• [Task requirements]:
Given the listing that follows, report all lines in which the string "image" occurs.

• [Data to examine]:
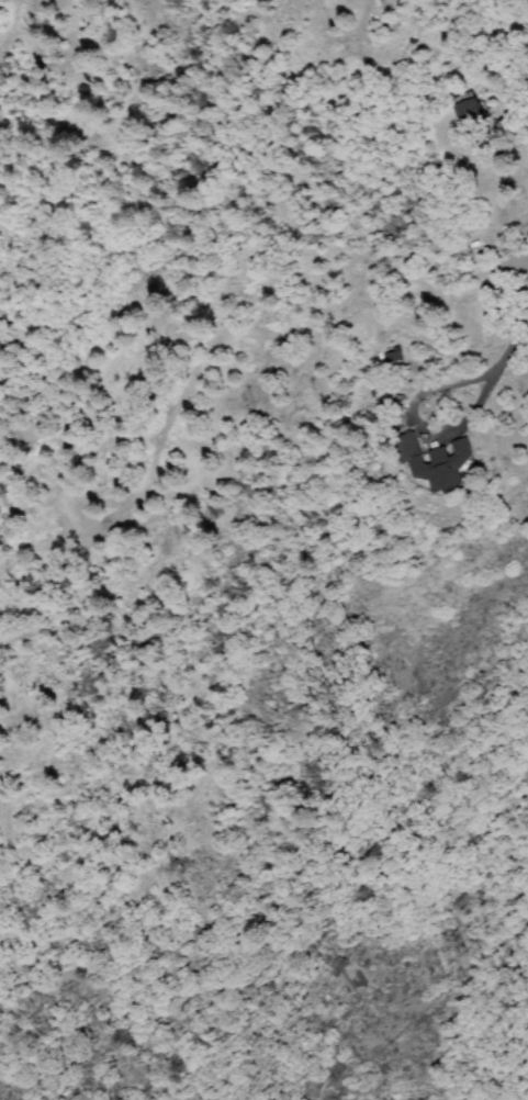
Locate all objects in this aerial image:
building: (472, 120)
building: (452, 460)

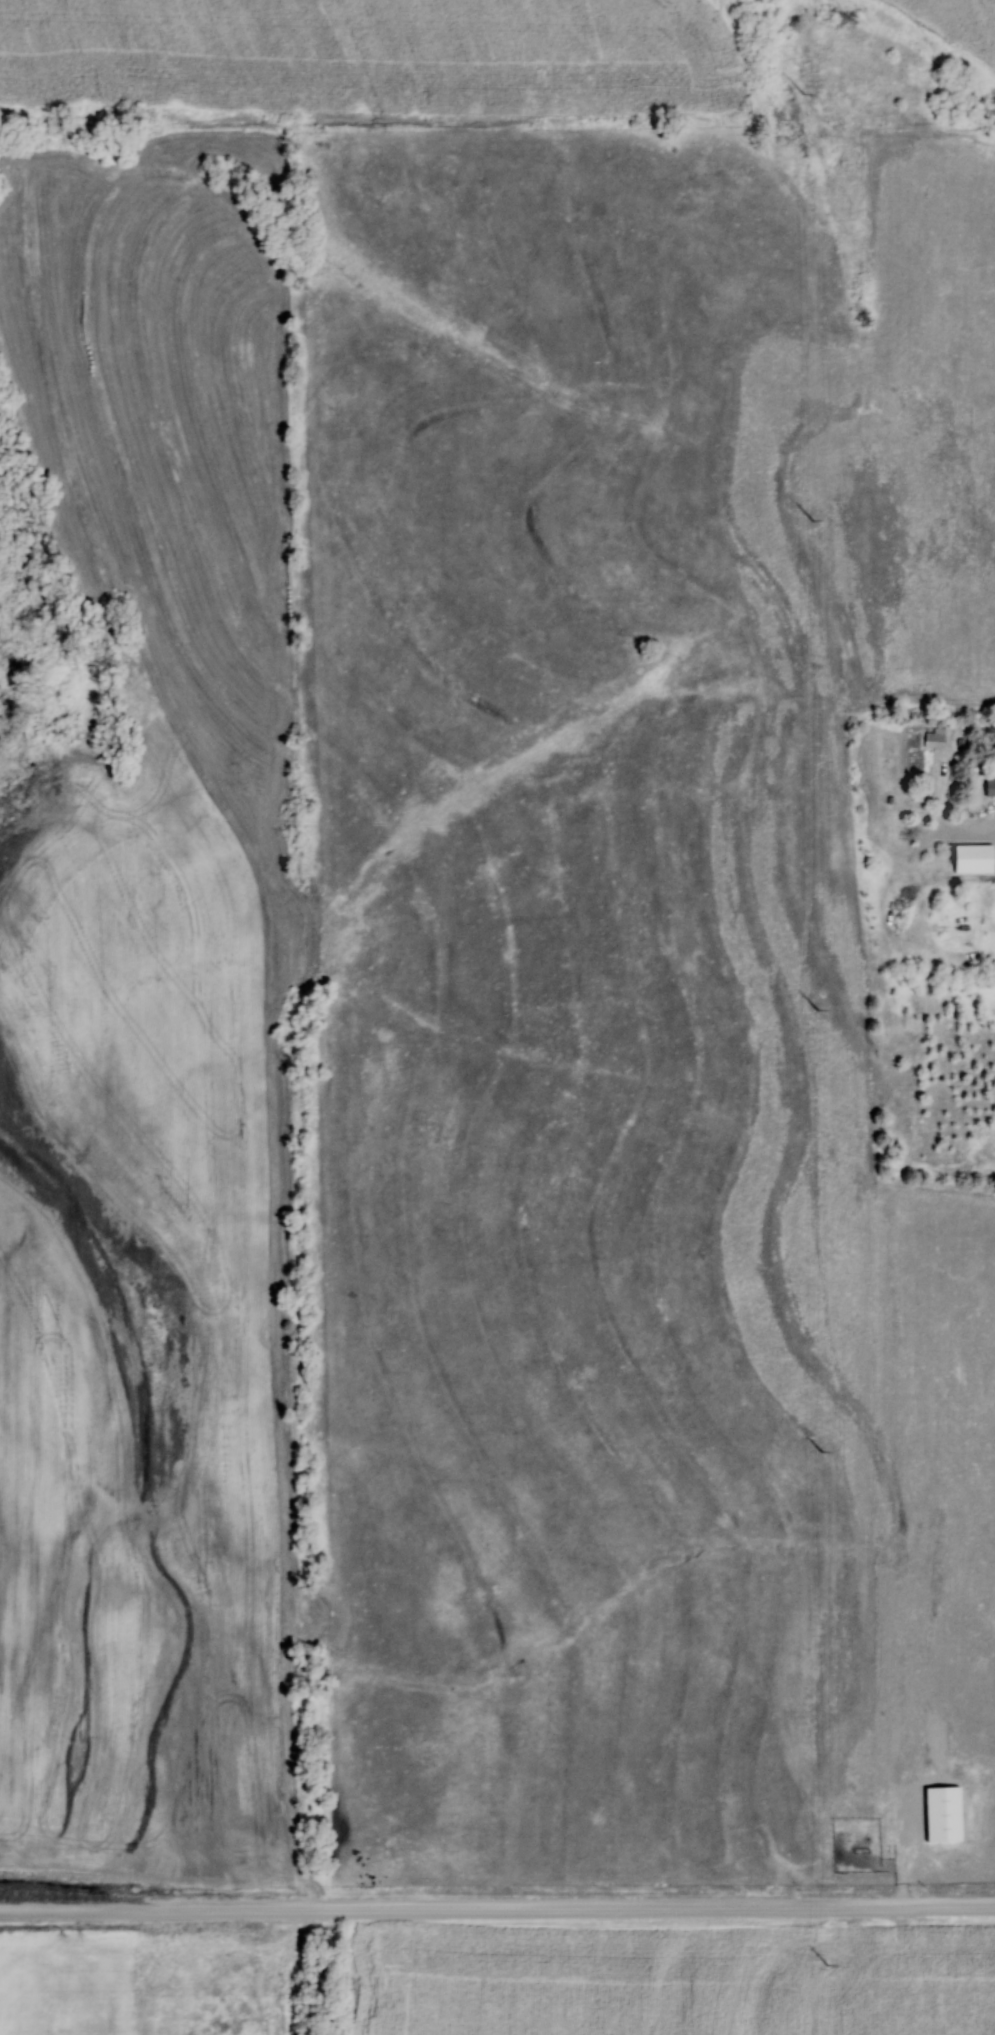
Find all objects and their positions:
power tower: (808, 94)
power tower: (811, 514)
building: (933, 739)
building: (989, 786)
building: (971, 857)
power tower: (816, 1004)
power tower: (821, 1445)
road: (497, 1908)
power tower: (826, 1966)

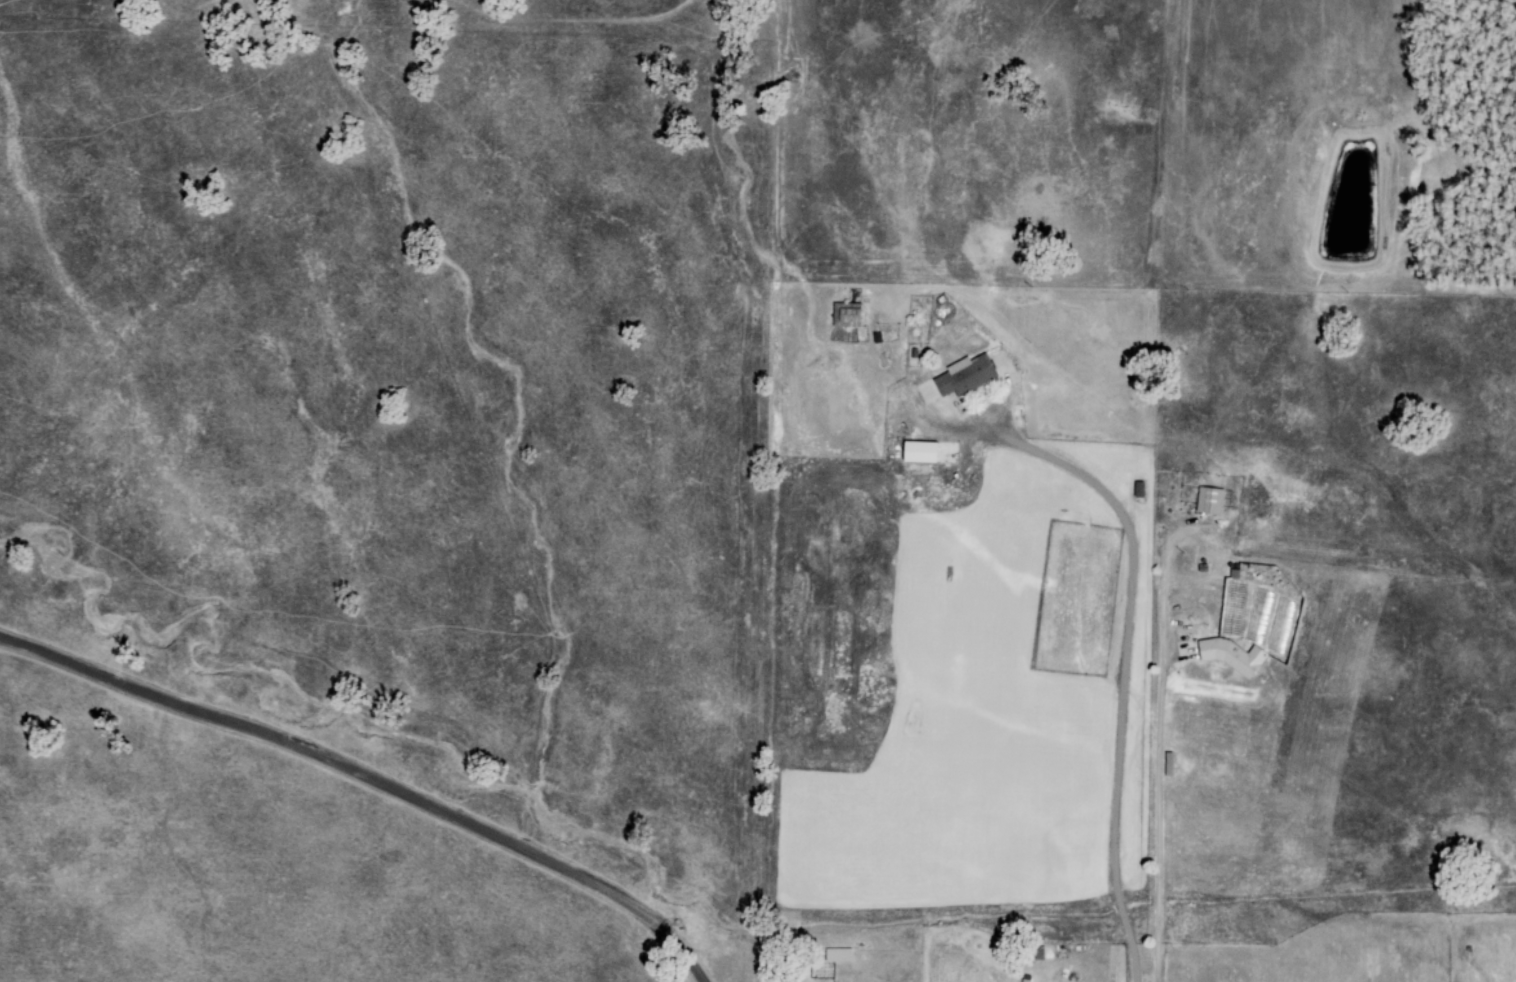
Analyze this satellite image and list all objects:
building: (846, 315)
building: (965, 376)
building: (928, 452)
road: (1167, 490)
building: (1209, 501)
building: (1251, 600)
building: (1231, 656)
road: (1126, 664)
road: (369, 778)
road: (1114, 948)

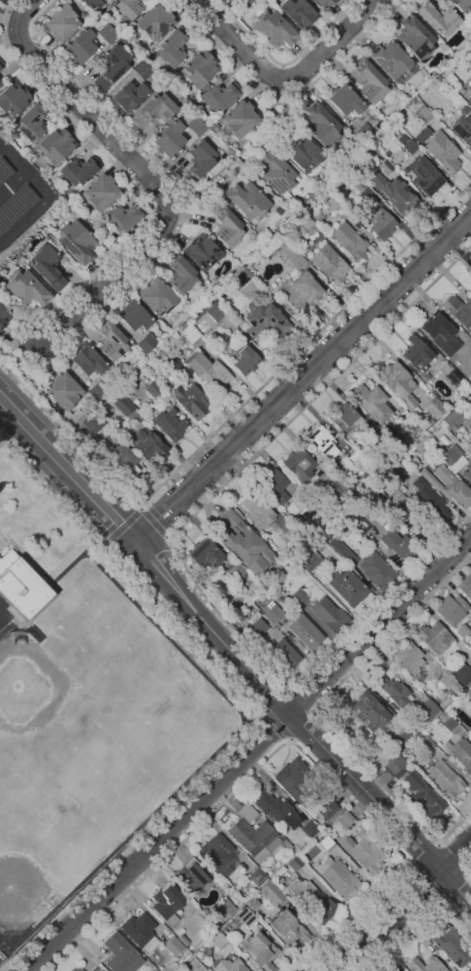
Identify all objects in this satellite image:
building: (247, 1)
building: (326, 3)
building: (461, 4)
building: (93, 5)
building: (129, 8)
building: (299, 13)
building: (437, 17)
building: (155, 21)
building: (61, 22)
building: (274, 29)
building: (108, 33)
building: (415, 37)
building: (80, 46)
building: (172, 47)
building: (390, 59)
building: (1, 63)
road: (284, 63)
building: (0, 67)
building: (111, 67)
building: (199, 68)
building: (142, 69)
building: (403, 75)
building: (447, 76)
road: (286, 80)
building: (370, 81)
building: (0, 82)
road: (285, 93)
building: (219, 95)
building: (127, 97)
building: (13, 99)
building: (345, 100)
building: (469, 100)
building: (153, 110)
building: (424, 115)
building: (240, 118)
building: (32, 122)
building: (321, 124)
building: (196, 125)
building: (463, 127)
building: (223, 133)
building: (364, 134)
building: (169, 138)
building: (56, 145)
building: (411, 146)
road: (2, 151)
building: (443, 151)
building: (303, 154)
building: (333, 155)
road: (13, 159)
building: (199, 160)
building: (390, 162)
building: (79, 170)
building: (4, 173)
building: (275, 173)
road: (146, 176)
building: (426, 179)
building: (357, 184)
road: (13, 185)
building: (101, 192)
building: (398, 197)
parking lot: (20, 198)
building: (247, 200)
building: (330, 201)
building: (66, 206)
building: (16, 207)
road: (37, 210)
building: (123, 217)
building: (318, 217)
building: (380, 224)
building: (308, 225)
building: (226, 226)
building: (349, 241)
building: (77, 242)
building: (270, 245)
building: (202, 251)
building: (14, 259)
building: (330, 264)
building: (48, 267)
building: (180, 273)
building: (0, 278)
building: (241, 278)
building: (298, 278)
building: (215, 280)
building: (26, 289)
building: (157, 297)
building: (459, 311)
building: (133, 315)
building: (3, 316)
building: (191, 318)
building: (263, 319)
building: (440, 334)
building: (111, 340)
building: (146, 343)
building: (417, 354)
building: (133, 355)
building: (470, 356)
building: (87, 359)
building: (245, 359)
road: (33, 365)
building: (174, 365)
road: (18, 369)
building: (210, 373)
road: (303, 376)
building: (453, 376)
building: (397, 382)
building: (154, 389)
building: (98, 390)
building: (63, 391)
building: (127, 393)
building: (191, 400)
building: (371, 402)
building: (124, 405)
building: (433, 407)
building: (105, 409)
road: (232, 414)
building: (341, 415)
building: (405, 418)
building: (453, 420)
building: (170, 423)
road: (2, 441)
building: (321, 442)
building: (148, 443)
building: (469, 446)
building: (109, 450)
building: (451, 455)
building: (354, 459)
building: (299, 464)
building: (468, 471)
building: (397, 478)
building: (430, 479)
building: (274, 486)
building: (454, 486)
building: (335, 488)
building: (395, 491)
building: (358, 492)
building: (378, 495)
building: (429, 498)
building: (307, 501)
building: (368, 503)
road: (139, 508)
building: (404, 509)
building: (257, 510)
road: (152, 521)
building: (398, 522)
road: (122, 527)
building: (291, 532)
road: (167, 536)
building: (243, 541)
building: (399, 544)
road: (176, 549)
road: (147, 553)
building: (206, 553)
building: (344, 554)
building: (309, 560)
building: (327, 562)
building: (297, 570)
building: (377, 570)
building: (236, 571)
building: (283, 576)
road: (49, 578)
building: (466, 585)
building: (21, 586)
building: (346, 587)
building: (300, 599)
building: (251, 606)
building: (451, 609)
building: (330, 615)
building: (265, 619)
building: (462, 631)
building: (304, 632)
building: (435, 637)
building: (285, 653)
building: (411, 660)
building: (461, 672)
building: (286, 675)
building: (448, 682)
building: (394, 691)
building: (468, 698)
road: (256, 705)
building: (427, 709)
road: (262, 712)
road: (314, 713)
building: (370, 715)
road: (276, 724)
building: (450, 724)
building: (408, 736)
road: (289, 739)
park: (41, 741)
road: (286, 743)
building: (427, 746)
park: (116, 751)
road: (248, 752)
building: (460, 753)
building: (396, 763)
building: (294, 779)
building: (444, 779)
building: (423, 795)
park: (3, 807)
building: (275, 808)
building: (327, 808)
road: (381, 808)
building: (345, 818)
building: (310, 828)
building: (255, 835)
park: (43, 842)
building: (326, 844)
building: (364, 852)
building: (218, 854)
road: (424, 855)
road: (453, 859)
building: (294, 863)
road: (468, 876)
building: (257, 877)
building: (337, 877)
building: (191, 878)
road: (426, 886)
building: (271, 893)
road: (459, 896)
building: (312, 899)
building: (167, 904)
building: (253, 904)
building: (227, 906)
road: (405, 907)
building: (246, 916)
road: (422, 921)
building: (212, 929)
building: (289, 929)
building: (140, 932)
building: (183, 939)
building: (219, 941)
building: (173, 946)
building: (452, 947)
building: (260, 951)
building: (122, 954)
building: (173, 965)
building: (230, 965)
building: (425, 965)
building: (193, 966)
building: (78, 969)
building: (469, 969)
building: (99, 970)

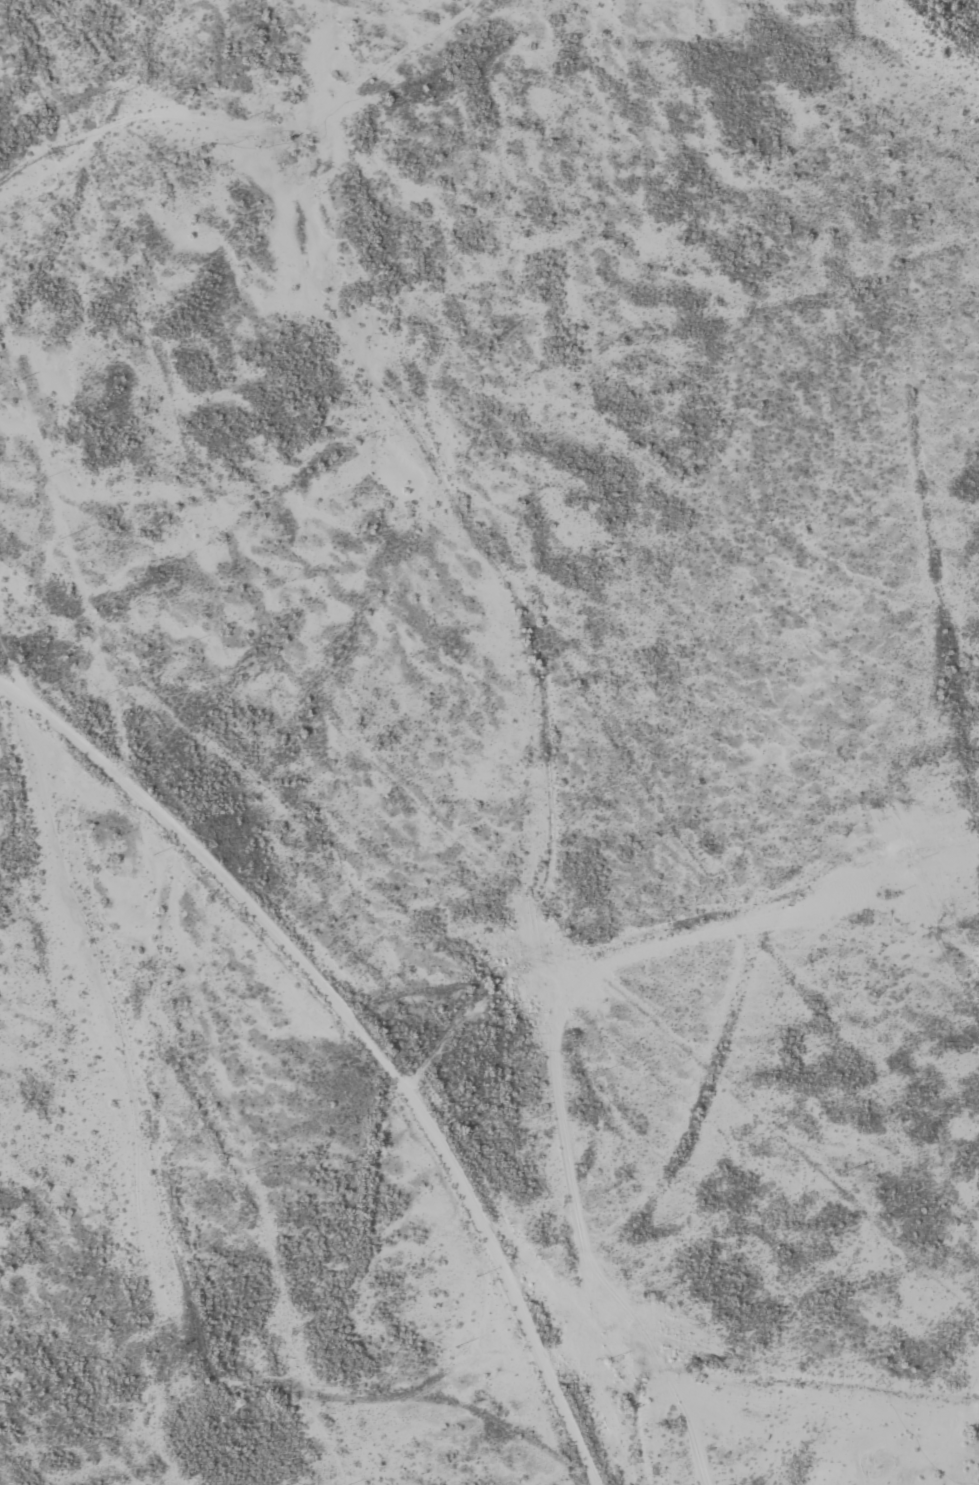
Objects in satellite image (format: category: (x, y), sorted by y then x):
road: (233, 125)
road: (16, 669)
road: (666, 925)
road: (362, 1038)

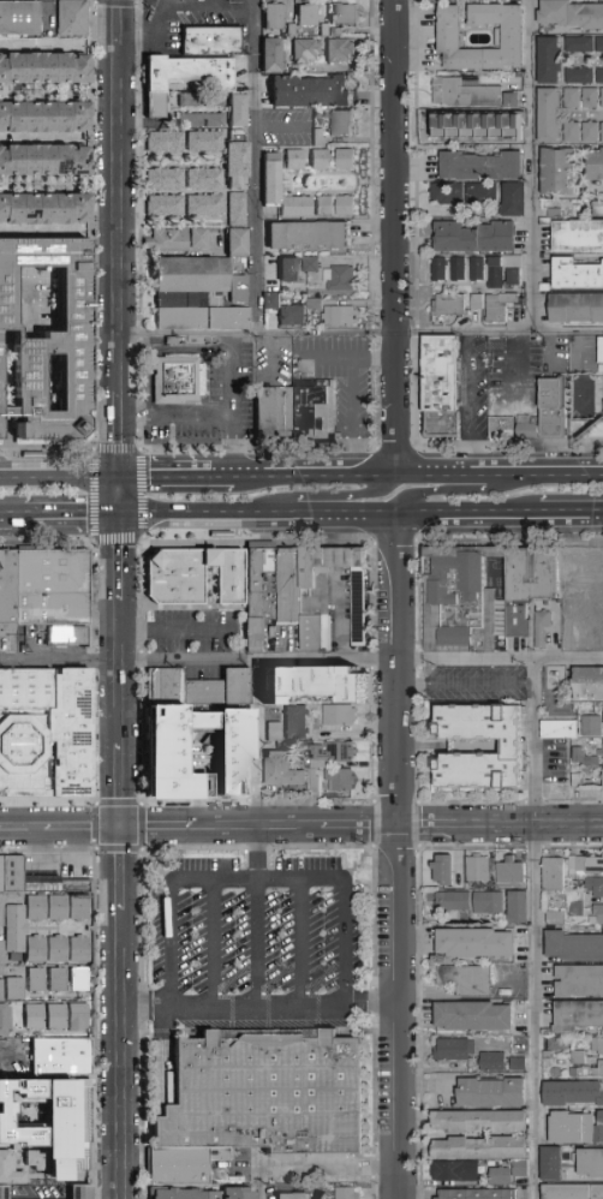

• [Output for this exercise]:
Locate all objects in this aerial image:
Analyze this satellite image and list all objects:
Identify all objects in this satellite image:
Objects in satellite image (format: category: (x, y), sorted by y then x):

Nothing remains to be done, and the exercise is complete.